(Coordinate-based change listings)
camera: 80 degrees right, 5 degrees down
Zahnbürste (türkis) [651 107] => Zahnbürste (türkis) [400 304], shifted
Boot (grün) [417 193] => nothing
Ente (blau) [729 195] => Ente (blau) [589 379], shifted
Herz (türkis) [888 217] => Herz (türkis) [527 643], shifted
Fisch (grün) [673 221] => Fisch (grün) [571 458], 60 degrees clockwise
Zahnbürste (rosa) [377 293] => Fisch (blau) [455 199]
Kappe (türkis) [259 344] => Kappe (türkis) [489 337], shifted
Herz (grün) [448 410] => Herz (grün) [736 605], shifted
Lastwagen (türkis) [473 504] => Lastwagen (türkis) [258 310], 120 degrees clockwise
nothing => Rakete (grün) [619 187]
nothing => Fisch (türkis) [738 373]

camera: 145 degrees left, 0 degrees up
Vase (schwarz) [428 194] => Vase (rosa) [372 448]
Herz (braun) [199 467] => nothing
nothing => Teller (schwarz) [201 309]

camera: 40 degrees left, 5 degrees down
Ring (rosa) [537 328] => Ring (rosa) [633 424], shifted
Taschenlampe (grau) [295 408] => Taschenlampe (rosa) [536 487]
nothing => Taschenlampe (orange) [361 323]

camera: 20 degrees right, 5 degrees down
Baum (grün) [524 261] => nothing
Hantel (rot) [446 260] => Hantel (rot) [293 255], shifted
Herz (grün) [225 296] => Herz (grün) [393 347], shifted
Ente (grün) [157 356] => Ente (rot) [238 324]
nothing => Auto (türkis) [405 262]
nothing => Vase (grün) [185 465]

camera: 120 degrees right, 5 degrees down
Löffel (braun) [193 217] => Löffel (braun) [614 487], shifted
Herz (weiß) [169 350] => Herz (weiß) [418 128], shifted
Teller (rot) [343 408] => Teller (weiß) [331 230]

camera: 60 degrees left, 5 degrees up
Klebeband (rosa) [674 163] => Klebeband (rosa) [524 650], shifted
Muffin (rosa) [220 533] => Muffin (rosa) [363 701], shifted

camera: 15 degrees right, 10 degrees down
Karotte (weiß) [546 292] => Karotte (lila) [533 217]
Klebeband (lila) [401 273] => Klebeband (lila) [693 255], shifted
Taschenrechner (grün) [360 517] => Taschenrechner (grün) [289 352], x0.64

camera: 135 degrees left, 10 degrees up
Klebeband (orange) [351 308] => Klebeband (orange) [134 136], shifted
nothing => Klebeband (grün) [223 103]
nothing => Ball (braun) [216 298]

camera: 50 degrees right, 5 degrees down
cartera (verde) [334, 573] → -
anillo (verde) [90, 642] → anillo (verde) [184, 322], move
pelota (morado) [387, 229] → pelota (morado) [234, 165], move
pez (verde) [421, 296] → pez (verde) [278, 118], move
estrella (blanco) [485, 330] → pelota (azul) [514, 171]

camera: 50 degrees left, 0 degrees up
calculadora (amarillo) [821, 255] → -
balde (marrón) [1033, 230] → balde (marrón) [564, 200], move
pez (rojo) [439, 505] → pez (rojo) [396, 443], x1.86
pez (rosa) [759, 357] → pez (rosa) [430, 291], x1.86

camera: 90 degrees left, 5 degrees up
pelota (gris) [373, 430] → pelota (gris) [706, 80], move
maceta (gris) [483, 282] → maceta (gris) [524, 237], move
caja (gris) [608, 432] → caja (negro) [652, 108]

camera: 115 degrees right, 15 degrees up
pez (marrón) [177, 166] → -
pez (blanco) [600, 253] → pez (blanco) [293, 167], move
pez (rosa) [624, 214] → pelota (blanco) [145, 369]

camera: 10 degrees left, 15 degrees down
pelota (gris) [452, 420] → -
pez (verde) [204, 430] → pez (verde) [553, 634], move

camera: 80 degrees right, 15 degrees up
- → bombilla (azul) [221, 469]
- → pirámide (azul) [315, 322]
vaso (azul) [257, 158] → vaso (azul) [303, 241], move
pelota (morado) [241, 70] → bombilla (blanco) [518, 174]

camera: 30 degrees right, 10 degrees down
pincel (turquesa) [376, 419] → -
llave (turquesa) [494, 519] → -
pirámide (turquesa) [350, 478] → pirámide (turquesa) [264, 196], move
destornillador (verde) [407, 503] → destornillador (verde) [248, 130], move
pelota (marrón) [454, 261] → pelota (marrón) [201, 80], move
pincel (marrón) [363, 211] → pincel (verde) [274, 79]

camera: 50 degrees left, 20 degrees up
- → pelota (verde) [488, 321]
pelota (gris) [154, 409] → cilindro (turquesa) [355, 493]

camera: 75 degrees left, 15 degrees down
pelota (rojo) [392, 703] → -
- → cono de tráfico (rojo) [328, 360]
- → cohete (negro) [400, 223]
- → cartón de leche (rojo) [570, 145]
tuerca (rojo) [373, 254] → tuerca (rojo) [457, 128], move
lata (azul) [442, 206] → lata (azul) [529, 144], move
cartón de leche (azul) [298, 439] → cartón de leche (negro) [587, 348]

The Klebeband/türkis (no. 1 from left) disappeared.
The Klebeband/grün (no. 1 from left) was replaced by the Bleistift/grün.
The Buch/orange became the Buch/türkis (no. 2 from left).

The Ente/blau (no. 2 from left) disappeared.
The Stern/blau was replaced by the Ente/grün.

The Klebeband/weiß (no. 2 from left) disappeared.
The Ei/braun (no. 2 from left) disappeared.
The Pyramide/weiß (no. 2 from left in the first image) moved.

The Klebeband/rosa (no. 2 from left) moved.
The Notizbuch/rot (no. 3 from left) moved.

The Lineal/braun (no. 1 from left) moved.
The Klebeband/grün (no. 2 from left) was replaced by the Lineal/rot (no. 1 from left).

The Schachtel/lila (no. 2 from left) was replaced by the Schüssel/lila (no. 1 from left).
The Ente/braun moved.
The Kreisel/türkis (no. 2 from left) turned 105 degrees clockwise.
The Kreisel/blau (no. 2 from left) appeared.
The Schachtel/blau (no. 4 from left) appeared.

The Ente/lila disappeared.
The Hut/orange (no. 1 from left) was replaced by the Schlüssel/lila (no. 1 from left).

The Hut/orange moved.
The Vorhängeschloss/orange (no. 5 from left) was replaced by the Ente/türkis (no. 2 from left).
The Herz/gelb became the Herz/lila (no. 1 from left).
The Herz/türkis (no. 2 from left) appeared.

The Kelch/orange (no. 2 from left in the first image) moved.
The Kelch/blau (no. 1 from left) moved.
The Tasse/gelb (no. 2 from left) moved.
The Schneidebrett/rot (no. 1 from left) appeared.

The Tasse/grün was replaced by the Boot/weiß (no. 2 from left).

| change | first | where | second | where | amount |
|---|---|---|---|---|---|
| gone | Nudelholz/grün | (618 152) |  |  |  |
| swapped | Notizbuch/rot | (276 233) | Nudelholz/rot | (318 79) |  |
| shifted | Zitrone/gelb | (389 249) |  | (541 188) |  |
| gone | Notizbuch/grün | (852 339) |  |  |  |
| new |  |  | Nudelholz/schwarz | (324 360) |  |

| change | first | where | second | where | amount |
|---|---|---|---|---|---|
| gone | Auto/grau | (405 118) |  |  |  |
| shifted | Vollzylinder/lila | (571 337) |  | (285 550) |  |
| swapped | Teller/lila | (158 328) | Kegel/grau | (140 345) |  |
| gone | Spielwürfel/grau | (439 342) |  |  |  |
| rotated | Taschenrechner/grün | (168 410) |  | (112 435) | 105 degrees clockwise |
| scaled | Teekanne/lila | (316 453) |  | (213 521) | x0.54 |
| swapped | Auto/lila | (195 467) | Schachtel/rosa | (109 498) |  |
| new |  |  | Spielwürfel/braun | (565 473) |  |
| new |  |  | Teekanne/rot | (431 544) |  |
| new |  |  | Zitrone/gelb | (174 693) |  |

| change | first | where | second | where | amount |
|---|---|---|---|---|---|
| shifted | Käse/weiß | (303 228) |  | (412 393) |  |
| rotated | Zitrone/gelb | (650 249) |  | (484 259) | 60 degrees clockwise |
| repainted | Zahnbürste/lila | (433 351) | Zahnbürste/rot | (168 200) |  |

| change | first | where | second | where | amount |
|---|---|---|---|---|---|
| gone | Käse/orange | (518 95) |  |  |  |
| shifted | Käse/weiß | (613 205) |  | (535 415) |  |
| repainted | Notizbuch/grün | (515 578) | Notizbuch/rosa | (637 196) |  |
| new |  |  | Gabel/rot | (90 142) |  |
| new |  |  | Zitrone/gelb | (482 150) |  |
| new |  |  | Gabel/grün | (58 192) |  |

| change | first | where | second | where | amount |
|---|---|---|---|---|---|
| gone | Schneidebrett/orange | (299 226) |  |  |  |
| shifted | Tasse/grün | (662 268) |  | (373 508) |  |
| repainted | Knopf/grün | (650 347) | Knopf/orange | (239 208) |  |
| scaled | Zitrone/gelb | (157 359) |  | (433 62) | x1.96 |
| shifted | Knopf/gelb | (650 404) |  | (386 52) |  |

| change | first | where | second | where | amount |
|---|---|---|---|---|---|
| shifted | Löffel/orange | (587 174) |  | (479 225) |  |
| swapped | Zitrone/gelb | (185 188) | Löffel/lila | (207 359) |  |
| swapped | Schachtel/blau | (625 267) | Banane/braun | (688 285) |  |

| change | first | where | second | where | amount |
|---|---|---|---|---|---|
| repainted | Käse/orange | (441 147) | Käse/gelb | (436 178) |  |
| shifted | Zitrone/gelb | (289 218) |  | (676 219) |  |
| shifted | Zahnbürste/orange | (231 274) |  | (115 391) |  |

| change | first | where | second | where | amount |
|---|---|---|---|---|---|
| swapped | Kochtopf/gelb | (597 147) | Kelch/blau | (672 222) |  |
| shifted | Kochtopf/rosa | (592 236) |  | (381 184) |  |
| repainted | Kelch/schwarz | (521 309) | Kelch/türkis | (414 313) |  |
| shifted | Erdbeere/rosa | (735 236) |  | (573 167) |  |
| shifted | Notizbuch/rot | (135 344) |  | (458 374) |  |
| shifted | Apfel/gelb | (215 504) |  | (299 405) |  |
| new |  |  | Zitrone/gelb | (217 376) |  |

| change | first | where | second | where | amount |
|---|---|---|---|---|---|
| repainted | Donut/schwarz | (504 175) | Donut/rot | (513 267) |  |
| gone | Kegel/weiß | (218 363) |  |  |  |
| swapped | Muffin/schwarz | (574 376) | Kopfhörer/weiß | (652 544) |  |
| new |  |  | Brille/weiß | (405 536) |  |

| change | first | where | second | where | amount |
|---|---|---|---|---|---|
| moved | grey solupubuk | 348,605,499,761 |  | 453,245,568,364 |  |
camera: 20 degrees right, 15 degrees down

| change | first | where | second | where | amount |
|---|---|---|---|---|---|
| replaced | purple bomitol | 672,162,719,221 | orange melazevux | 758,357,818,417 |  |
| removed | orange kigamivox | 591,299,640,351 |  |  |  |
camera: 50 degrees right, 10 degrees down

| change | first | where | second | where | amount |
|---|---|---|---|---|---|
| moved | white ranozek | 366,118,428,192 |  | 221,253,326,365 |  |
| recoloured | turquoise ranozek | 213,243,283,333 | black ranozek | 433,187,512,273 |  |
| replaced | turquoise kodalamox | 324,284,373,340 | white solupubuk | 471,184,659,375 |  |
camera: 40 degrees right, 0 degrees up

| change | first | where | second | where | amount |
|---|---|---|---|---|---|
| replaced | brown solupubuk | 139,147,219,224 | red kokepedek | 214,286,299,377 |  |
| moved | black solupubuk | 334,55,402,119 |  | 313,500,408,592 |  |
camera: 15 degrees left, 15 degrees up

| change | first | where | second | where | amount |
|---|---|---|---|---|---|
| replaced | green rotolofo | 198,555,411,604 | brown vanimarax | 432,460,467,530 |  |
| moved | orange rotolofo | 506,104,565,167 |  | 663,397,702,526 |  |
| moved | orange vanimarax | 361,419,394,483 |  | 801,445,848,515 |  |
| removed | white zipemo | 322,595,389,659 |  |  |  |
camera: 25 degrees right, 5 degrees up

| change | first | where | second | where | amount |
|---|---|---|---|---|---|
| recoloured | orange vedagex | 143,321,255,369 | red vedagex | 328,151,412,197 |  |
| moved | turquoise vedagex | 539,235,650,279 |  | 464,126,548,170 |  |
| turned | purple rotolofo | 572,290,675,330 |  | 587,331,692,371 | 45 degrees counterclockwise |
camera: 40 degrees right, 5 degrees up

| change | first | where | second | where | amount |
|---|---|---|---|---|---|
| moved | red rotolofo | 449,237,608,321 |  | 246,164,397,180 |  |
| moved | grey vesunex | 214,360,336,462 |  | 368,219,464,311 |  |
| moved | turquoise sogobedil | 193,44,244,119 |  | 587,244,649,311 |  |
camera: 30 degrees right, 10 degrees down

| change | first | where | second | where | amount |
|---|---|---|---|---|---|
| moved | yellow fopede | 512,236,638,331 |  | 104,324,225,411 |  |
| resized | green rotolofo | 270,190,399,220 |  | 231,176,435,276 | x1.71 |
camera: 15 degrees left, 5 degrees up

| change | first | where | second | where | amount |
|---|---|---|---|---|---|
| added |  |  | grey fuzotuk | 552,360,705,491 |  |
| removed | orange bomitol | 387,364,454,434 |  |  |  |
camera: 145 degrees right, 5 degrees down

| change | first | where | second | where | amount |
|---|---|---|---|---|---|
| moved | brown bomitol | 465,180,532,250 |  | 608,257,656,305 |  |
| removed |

◆ **WHAT TO WORK ON**
What you give back should be only the lines of the records above, starting at the line with "camera: 50 degrees right, 5 degrees down" and ending at the line with "pez (verde) [421, 296]", restated word for word.

◆ **EXERCISE ANSWER**
camera: 50 degrees right, 5 degrees down
cartera (verde) [334, 573] → -
anillo (verde) [90, 642] → anillo (verde) [184, 322], move
pelota (morado) [387, 229] → pelota (morado) [234, 165], move
pez (verde) [421, 296] → pez (verde) [278, 118], move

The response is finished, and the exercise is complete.